- Problem statement: Every line in the listing below from the one with "(341, 473) = (558, 370): turquoise" through the one with "camera: 130 degrees right, 5 degrees down" is to be reproduced exactly, both ends included; leave out the rest.

- Provided material:
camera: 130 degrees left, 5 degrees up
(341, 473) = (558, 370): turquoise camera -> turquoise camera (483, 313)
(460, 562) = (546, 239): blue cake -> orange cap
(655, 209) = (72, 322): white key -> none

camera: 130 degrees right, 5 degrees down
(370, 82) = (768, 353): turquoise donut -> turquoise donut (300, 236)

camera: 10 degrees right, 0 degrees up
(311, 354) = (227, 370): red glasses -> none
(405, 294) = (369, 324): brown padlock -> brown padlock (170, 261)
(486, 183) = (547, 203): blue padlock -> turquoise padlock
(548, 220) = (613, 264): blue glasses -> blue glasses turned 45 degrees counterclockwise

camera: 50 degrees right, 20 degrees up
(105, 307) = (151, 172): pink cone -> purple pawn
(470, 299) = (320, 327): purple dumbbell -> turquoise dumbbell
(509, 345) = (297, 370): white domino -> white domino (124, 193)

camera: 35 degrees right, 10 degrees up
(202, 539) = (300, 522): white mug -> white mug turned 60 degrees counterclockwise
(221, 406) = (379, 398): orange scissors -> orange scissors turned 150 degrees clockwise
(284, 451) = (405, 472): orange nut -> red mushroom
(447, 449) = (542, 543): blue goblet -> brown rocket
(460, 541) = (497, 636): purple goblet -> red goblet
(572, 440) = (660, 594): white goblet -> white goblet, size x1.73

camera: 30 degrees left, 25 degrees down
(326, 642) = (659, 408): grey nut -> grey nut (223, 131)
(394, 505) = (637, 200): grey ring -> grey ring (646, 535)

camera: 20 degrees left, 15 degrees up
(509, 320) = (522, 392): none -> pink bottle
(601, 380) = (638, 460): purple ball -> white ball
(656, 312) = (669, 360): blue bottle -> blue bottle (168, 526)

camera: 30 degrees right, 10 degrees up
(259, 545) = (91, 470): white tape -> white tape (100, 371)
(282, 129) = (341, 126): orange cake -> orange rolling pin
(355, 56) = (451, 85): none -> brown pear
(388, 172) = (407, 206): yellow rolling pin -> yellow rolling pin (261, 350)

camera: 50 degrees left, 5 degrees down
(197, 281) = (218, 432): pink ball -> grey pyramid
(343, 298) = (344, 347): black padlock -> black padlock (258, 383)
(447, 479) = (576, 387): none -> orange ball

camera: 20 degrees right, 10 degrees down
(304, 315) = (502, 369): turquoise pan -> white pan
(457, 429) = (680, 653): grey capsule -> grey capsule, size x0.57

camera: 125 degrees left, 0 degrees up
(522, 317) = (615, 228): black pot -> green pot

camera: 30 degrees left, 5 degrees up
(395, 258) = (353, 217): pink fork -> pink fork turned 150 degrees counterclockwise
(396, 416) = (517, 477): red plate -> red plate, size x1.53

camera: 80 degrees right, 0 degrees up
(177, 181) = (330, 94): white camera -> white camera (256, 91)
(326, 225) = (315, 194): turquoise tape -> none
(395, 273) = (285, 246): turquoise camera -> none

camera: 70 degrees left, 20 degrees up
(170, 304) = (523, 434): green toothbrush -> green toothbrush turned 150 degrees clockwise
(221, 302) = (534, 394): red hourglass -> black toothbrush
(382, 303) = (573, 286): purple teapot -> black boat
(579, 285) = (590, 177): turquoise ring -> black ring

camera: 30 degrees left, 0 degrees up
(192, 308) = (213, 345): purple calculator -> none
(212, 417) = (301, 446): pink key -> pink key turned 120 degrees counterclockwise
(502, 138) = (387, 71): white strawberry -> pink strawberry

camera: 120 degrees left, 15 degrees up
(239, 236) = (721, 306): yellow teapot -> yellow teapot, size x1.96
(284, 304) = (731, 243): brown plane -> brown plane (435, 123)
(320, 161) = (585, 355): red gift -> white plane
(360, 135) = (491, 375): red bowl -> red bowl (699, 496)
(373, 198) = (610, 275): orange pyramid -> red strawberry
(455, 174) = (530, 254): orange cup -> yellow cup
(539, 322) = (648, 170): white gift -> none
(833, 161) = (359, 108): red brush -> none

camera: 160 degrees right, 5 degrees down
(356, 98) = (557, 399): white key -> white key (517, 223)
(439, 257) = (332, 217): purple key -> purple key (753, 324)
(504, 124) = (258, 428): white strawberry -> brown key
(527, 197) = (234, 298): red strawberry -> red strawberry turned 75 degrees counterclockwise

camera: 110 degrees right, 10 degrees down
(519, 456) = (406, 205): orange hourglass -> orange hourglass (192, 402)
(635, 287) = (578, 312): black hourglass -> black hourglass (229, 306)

- Solution to this exercise:
(341, 473) = (558, 370): turquoise camera -> turquoise camera (483, 313)
(460, 562) = (546, 239): blue cake -> orange cap
(655, 209) = (72, 322): white key -> none

camera: 130 degrees right, 5 degrees down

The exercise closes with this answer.